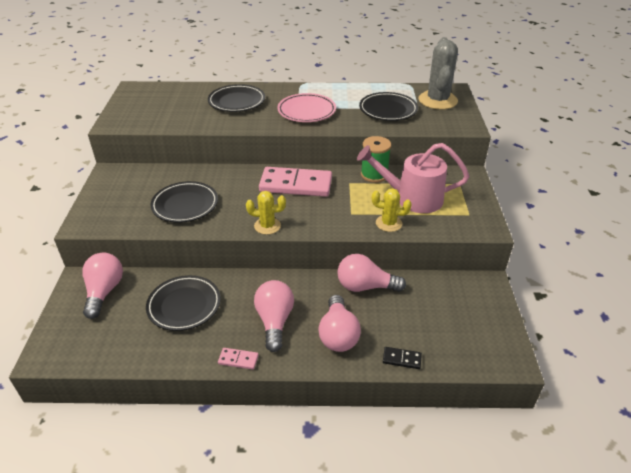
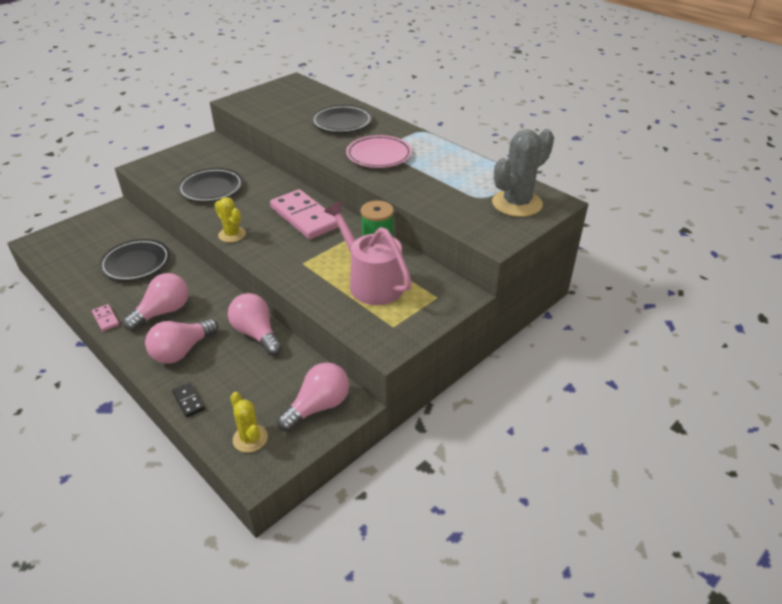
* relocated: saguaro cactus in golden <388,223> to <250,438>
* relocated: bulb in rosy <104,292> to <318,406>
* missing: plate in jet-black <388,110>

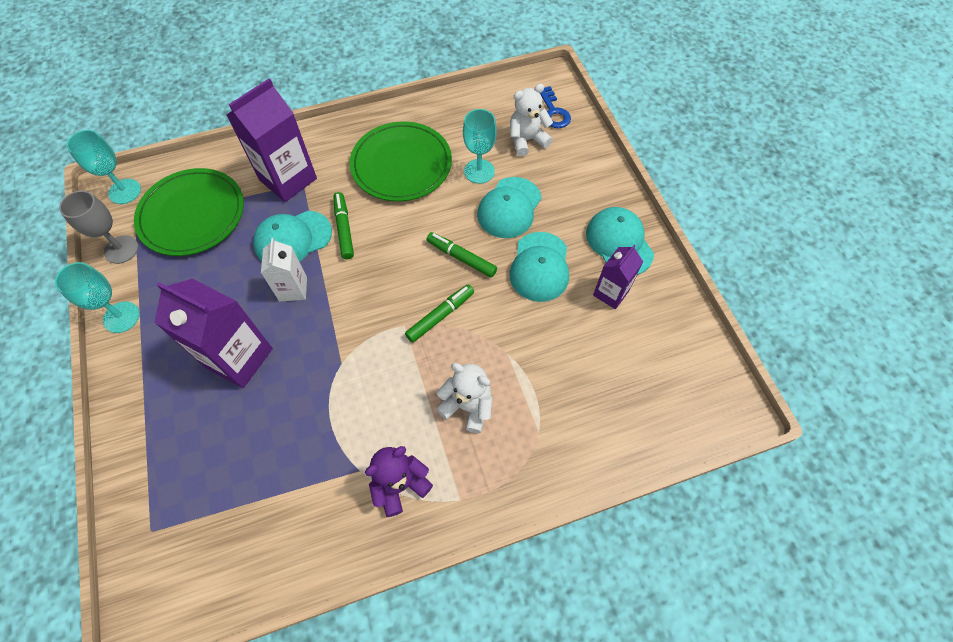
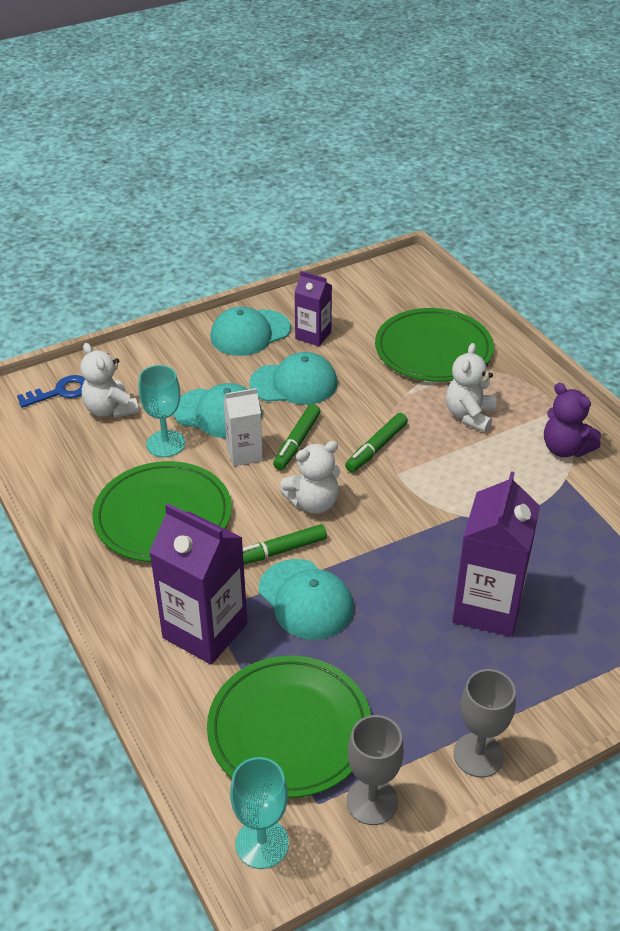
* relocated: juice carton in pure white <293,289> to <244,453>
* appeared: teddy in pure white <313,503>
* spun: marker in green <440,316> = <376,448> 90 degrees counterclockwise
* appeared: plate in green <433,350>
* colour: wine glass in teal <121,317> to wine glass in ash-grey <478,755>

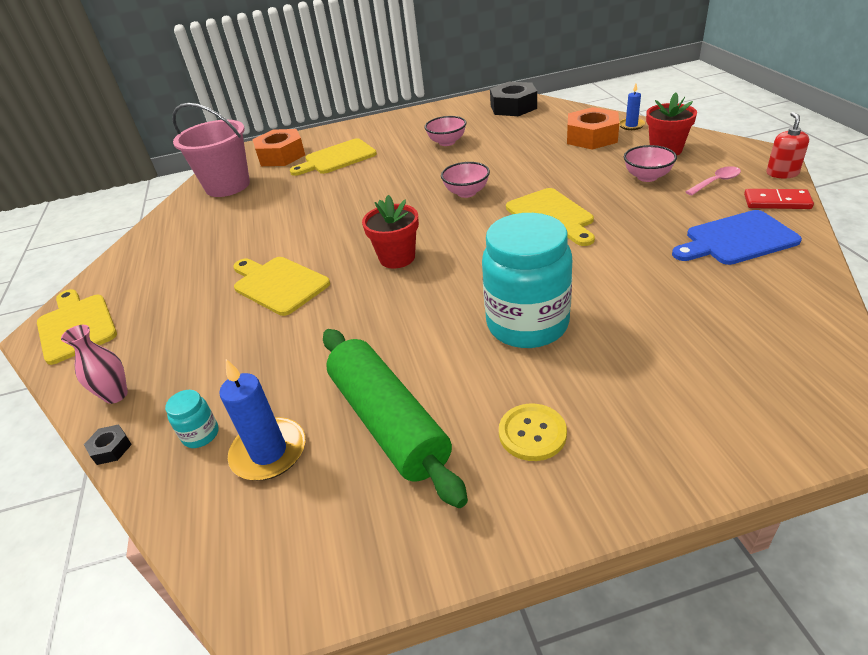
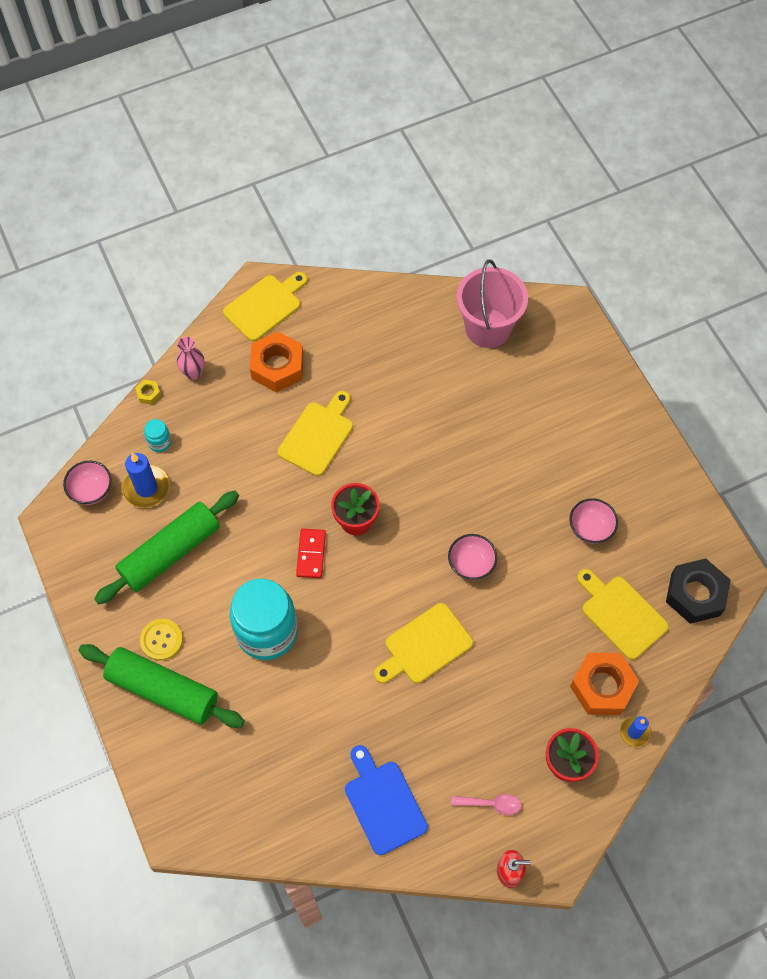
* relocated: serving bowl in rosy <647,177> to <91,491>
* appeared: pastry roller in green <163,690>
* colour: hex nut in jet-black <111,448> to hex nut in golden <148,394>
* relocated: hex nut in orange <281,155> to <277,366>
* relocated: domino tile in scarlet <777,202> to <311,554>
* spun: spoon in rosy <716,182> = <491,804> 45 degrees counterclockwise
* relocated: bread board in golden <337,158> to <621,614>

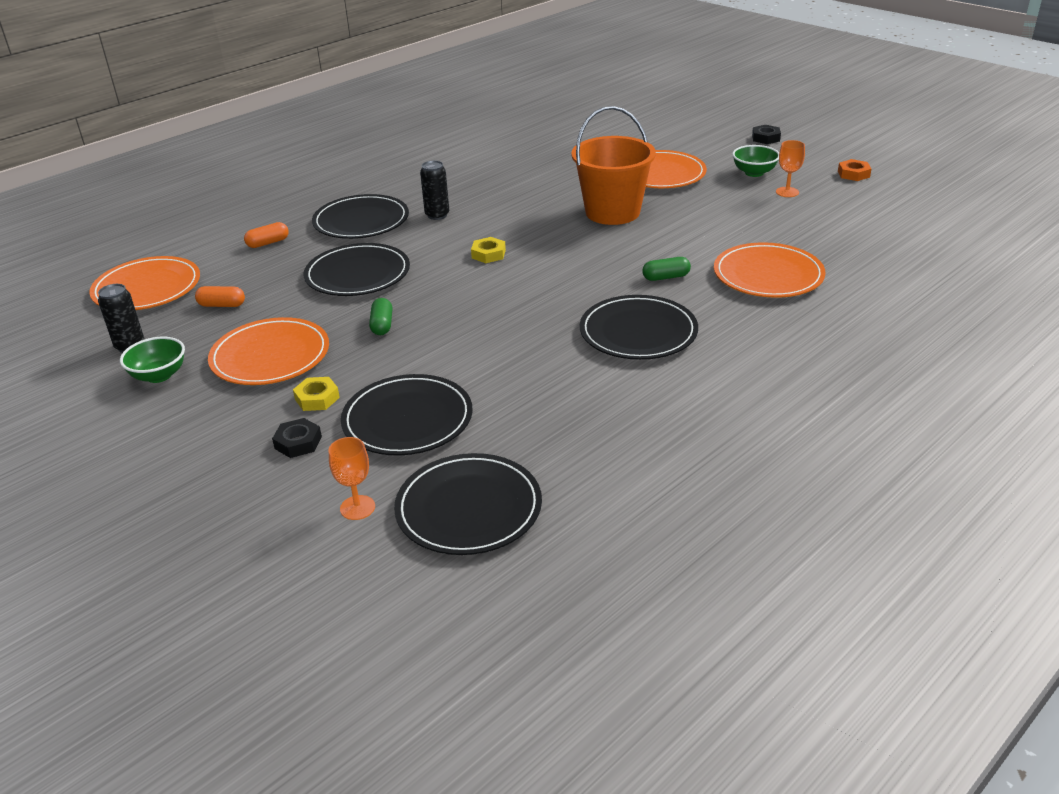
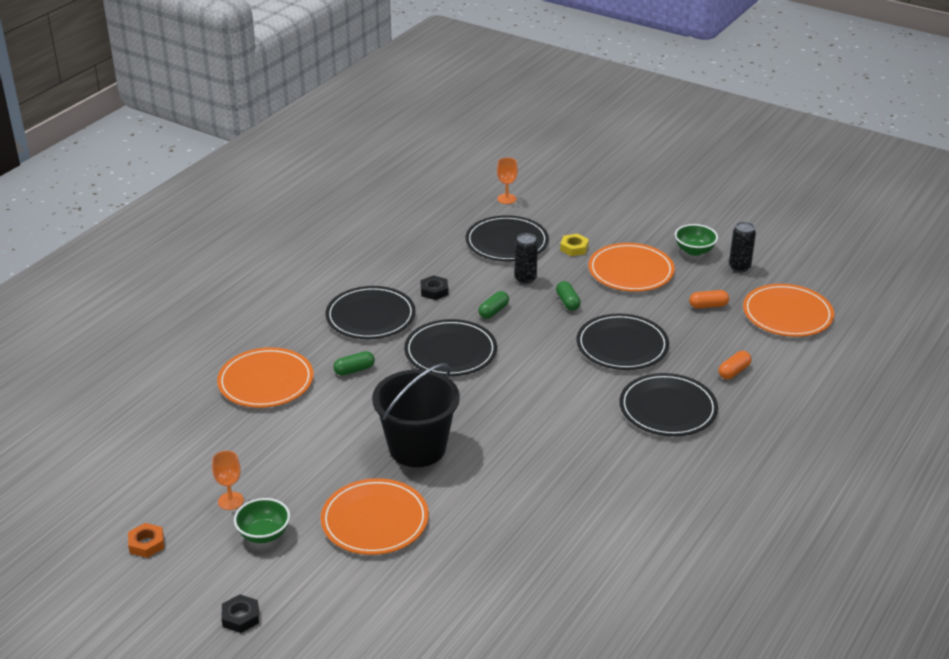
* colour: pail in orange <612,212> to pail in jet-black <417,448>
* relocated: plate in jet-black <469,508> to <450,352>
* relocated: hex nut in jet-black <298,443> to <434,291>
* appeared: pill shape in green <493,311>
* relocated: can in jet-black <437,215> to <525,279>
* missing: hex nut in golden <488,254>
§
- YOUR TASK
Print each line, starting with the one that contains "in green <493,311>" and ending with the last line of the data, exactly as it stands and with no other lines.

- RESPONSE AREA
* appeared: pill shape in green <493,311>
* relocated: can in jet-black <437,215> to <525,279>
* missing: hex nut in golden <488,254>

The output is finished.